=== Provided data ===

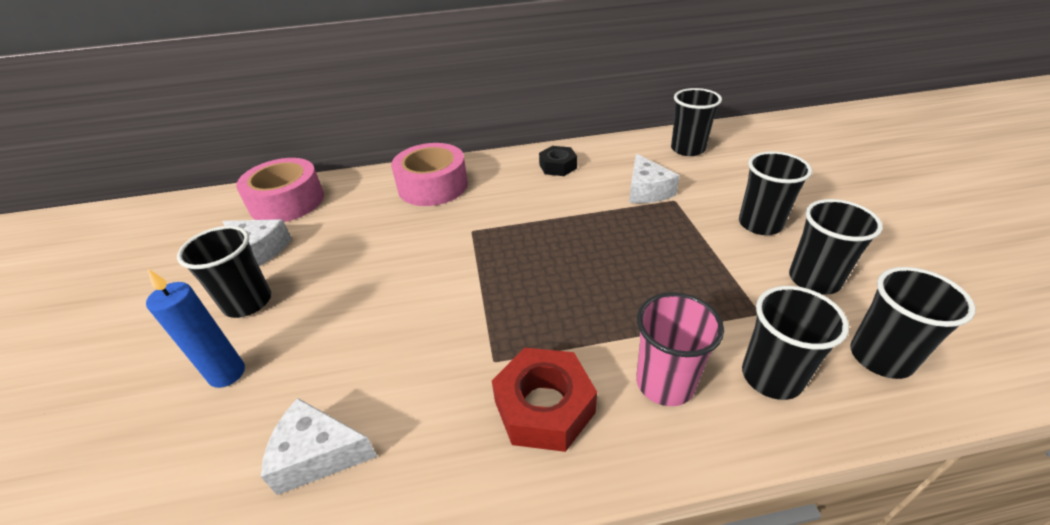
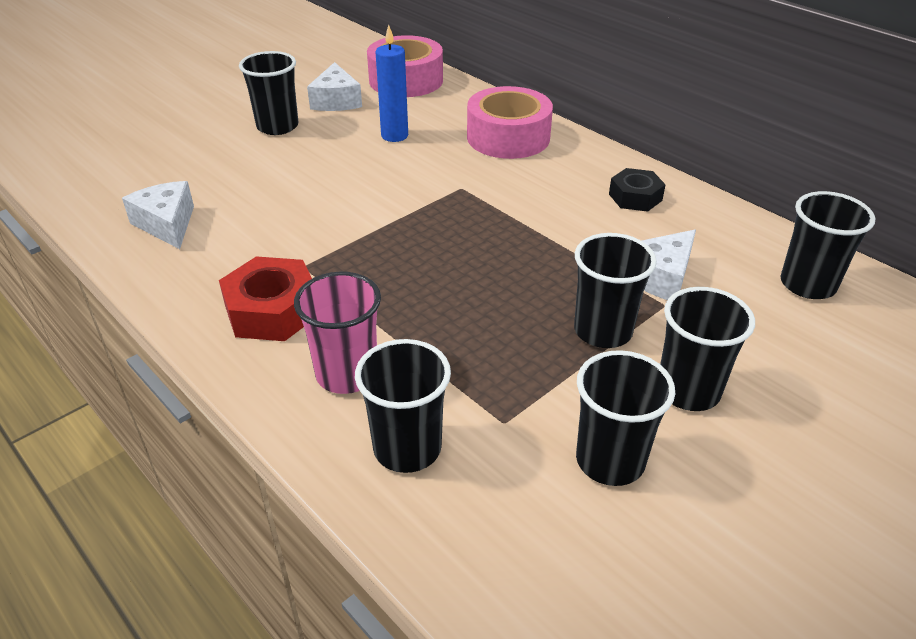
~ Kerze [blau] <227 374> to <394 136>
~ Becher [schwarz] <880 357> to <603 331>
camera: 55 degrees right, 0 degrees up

===

What to produce: Copy out all the data exactly. No images belong in the copy.

Task result:
~ Kerze [blau] <227 374> to <394 136>
~ Becher [schwarz] <880 357> to <603 331>
camera: 55 degrees right, 0 degrees up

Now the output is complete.